Work order:
An exact transcription of all the data is required, with every image removed.

The data:

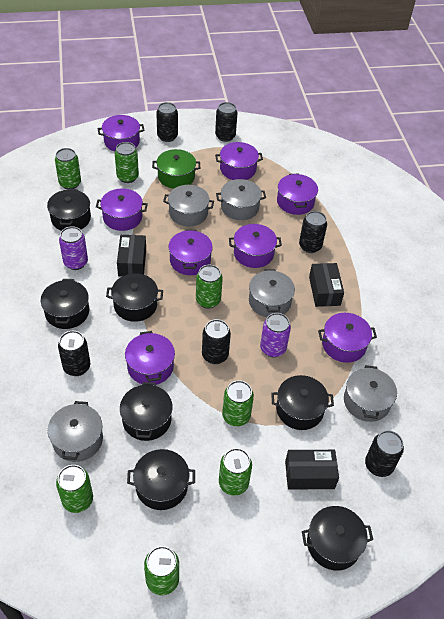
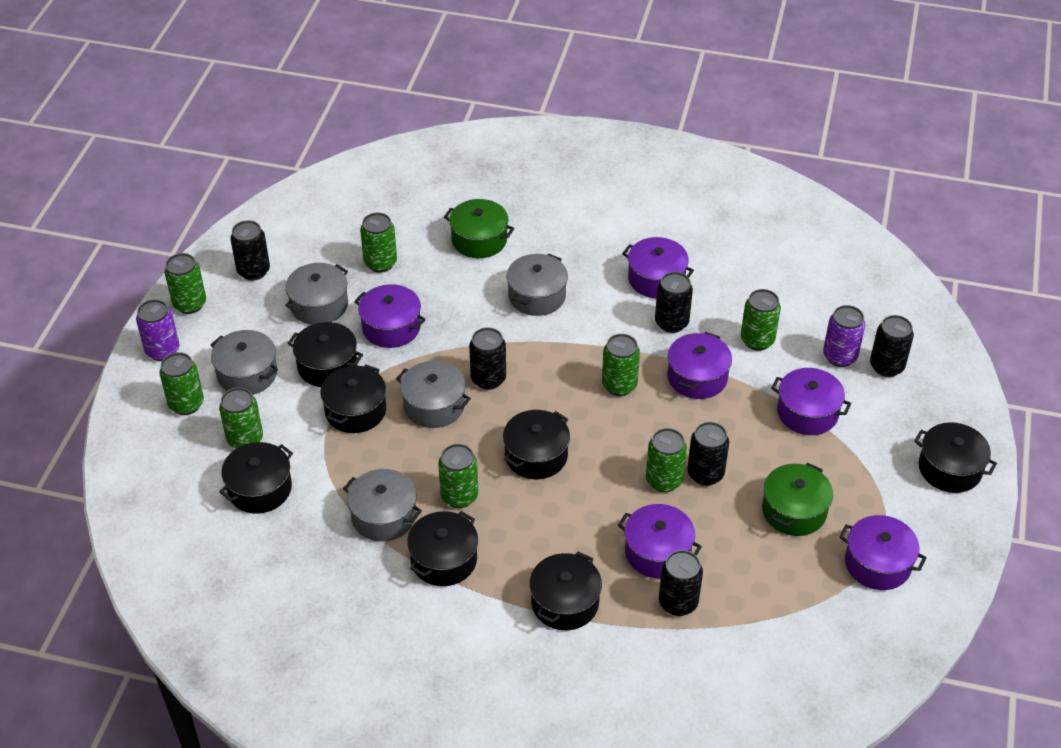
black box: 3 -> 0
green can: 7 -> 8
green pot: 1 -> 2
purple pot: 8 -> 6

Exercise answer:
black box: 3 -> 0
green can: 7 -> 8
green pot: 1 -> 2
purple pot: 8 -> 6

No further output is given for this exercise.